Task input —

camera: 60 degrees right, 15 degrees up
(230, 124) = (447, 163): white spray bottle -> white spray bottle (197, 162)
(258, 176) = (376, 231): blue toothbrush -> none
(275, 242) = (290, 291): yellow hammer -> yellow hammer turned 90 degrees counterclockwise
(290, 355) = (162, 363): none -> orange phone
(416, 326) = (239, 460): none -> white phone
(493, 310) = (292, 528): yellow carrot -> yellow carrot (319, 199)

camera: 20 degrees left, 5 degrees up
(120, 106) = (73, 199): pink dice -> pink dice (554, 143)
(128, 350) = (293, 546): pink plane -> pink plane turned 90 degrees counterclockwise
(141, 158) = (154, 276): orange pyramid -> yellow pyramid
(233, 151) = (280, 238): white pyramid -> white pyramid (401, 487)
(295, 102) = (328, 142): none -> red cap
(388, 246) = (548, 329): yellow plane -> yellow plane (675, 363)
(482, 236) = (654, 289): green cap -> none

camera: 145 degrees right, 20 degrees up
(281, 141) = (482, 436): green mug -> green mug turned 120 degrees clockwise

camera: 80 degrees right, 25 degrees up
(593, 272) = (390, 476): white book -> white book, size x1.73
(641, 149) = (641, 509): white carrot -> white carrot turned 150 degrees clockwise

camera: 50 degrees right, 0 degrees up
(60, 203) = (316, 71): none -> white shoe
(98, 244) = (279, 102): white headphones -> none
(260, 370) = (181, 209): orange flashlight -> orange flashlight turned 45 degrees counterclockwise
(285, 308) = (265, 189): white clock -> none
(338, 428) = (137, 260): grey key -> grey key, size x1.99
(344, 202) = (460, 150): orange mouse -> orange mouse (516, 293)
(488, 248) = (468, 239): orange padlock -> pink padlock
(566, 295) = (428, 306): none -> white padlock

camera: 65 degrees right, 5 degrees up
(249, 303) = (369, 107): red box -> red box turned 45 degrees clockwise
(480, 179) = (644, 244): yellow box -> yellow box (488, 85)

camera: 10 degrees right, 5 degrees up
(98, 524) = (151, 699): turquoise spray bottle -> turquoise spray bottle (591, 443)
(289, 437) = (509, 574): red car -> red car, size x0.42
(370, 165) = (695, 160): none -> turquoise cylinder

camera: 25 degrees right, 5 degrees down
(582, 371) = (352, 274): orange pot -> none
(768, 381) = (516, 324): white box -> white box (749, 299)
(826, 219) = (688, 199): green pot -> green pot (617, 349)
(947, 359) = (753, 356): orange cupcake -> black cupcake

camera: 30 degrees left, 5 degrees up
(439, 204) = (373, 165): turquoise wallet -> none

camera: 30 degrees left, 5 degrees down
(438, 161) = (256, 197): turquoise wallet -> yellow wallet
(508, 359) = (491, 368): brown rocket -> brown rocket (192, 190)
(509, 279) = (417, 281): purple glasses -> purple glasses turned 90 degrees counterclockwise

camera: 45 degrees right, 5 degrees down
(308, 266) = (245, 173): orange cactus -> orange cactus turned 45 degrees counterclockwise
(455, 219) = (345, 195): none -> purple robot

Instructions for the task — Using the records above, copy all lines that include the word "size".

Result of the exercise —
(593, 272) = (390, 476): white book -> white book, size x1.73
(338, 428) = (137, 260): grey key -> grey key, size x1.99
(289, 437) = (509, 574): red car -> red car, size x0.42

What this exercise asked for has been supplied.